►

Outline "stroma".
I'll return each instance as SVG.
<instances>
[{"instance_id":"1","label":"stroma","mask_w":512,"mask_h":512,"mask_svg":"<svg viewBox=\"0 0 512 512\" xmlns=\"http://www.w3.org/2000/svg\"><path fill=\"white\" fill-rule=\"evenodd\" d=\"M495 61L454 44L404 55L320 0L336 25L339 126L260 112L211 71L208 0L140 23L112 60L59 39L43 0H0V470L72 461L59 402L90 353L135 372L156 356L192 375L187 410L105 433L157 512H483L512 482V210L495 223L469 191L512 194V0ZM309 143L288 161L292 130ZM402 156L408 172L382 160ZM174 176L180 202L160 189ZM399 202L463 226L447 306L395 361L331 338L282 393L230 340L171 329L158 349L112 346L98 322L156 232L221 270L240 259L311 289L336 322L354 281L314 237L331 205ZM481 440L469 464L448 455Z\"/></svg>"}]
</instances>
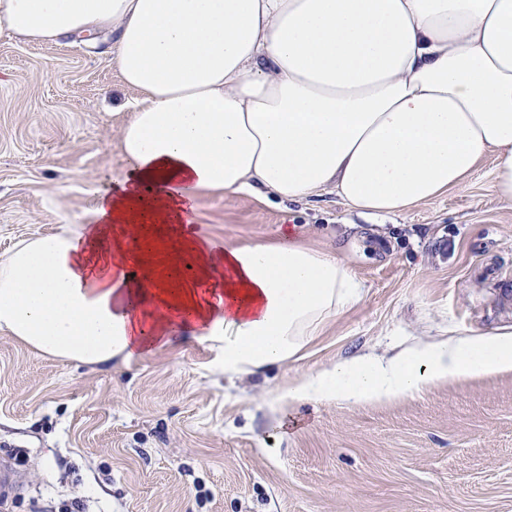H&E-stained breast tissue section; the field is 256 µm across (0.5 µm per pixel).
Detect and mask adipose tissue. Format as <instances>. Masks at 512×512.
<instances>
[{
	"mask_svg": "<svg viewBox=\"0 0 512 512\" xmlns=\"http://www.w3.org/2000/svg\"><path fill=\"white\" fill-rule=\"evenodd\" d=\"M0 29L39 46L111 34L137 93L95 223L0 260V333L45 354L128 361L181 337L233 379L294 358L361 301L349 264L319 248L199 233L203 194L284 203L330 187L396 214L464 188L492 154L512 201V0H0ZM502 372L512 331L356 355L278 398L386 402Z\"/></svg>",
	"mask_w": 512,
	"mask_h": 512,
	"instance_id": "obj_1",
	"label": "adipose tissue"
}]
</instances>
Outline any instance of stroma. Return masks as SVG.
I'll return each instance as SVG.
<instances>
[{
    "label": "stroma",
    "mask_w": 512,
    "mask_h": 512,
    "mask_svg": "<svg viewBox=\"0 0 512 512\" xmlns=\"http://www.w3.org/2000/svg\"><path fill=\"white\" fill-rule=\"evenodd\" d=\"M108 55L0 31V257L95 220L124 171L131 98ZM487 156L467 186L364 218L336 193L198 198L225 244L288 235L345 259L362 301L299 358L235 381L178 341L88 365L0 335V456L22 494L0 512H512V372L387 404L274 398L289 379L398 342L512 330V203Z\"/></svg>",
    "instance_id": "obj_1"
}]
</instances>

◄

- **Task to carry out**:
Select and copy every line of the listing with the word "viewBox".

- **Result for this exercise**:
[{"instance_id":"1","label":"stroma","mask_w":512,"mask_h":512,"mask_svg":"<svg viewBox=\"0 0 512 512\" xmlns=\"http://www.w3.org/2000/svg\"><path fill=\"white\" fill-rule=\"evenodd\" d=\"M495 61L454 44L404 55L320 0L336 25L339 126L260 112L211 71L208 0L140 23L112 60L59 39L43 0H0V470L72 461L59 402L90 353L135 372L156 356L192 375L187 410L105 433L157 512H483L512 482V210L495 223L469 191L512 194V0ZM309 143L288 161L292 130ZM402 156L408 172L382 160ZM174 176L180 202L160 189ZM399 202L463 226L447 306L395 361L331 338L282 393L230 340L171 329L158 349L112 346L98 322L156 232L221 270L240 259L311 289L336 322L354 281L314 237L331 205ZM481 440L469 464L448 455Z\"/></svg>"}]
	"mask_svg": "<svg viewBox=\"0 0 512 512\" xmlns=\"http://www.w3.org/2000/svg\"><path fill=\"white\" fill-rule=\"evenodd\" d=\"M0 29L39 46L111 34L137 93L95 223L0 260V333L45 354L128 361L181 337L233 379L294 358L361 301L349 264L319 248L199 233L203 194L284 203L330 187L396 214L464 188L492 154L512 201V0H0ZM502 372L512 331L356 355L278 398L386 402Z\"/></svg>",
    "mask_svg": "<svg viewBox=\"0 0 512 512\" xmlns=\"http://www.w3.org/2000/svg\"><path fill=\"white\" fill-rule=\"evenodd\" d=\"M108 55L0 31V257L95 220L124 171L131 98ZM487 156L467 186L364 218L336 193L198 198L225 244L288 235L345 259L362 301L299 358L235 381L178 341L88 365L0 335V456L22 494L0 512H512V372L387 404L274 398L289 379L398 342L512 330V203Z\"/></svg>",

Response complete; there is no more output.